TASK BRIEF » The answer must consist of every line in the data that contains "degrees".

PROVIDED DATA »

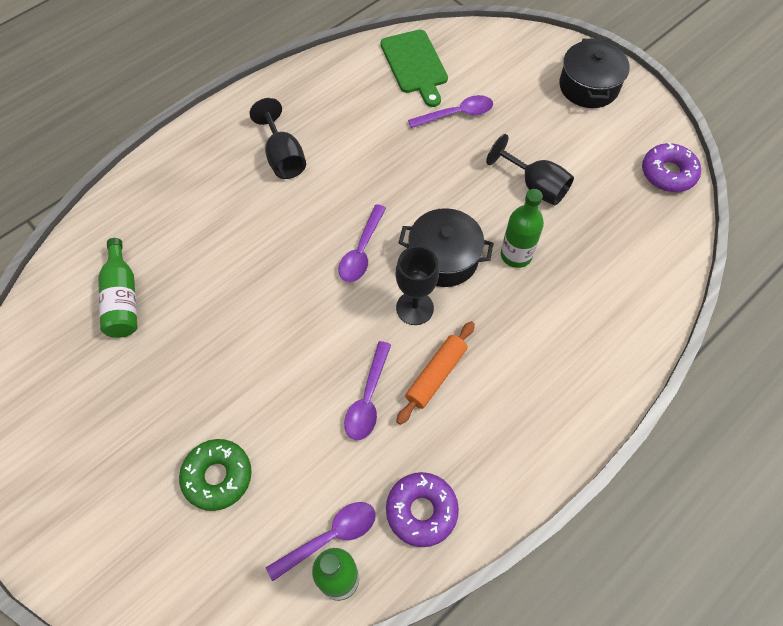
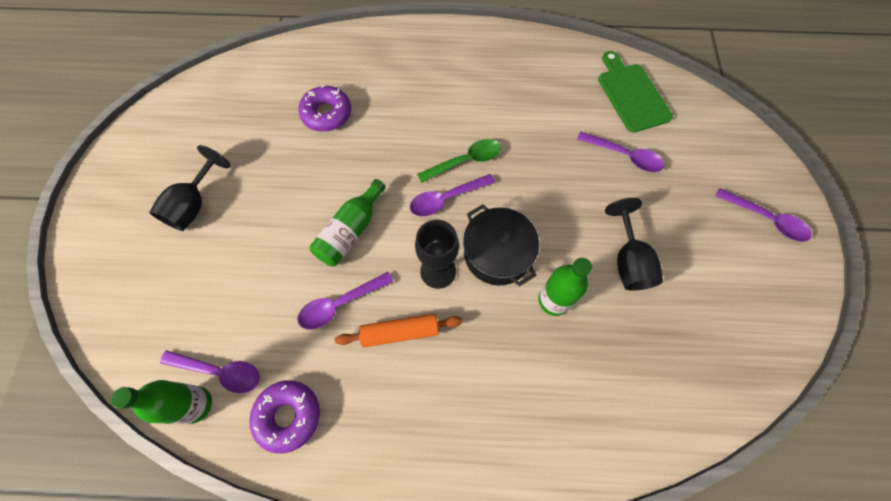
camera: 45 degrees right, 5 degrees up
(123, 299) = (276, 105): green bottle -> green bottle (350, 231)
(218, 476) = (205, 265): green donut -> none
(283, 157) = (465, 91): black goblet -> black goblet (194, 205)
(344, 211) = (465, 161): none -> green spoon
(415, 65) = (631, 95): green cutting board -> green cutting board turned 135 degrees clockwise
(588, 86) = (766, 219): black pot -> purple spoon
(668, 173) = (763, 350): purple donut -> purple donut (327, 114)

COMPLETED TASK »
camera: 45 degrees right, 5 degrees up
(415, 65) = (631, 95): green cutting board -> green cutting board turned 135 degrees clockwise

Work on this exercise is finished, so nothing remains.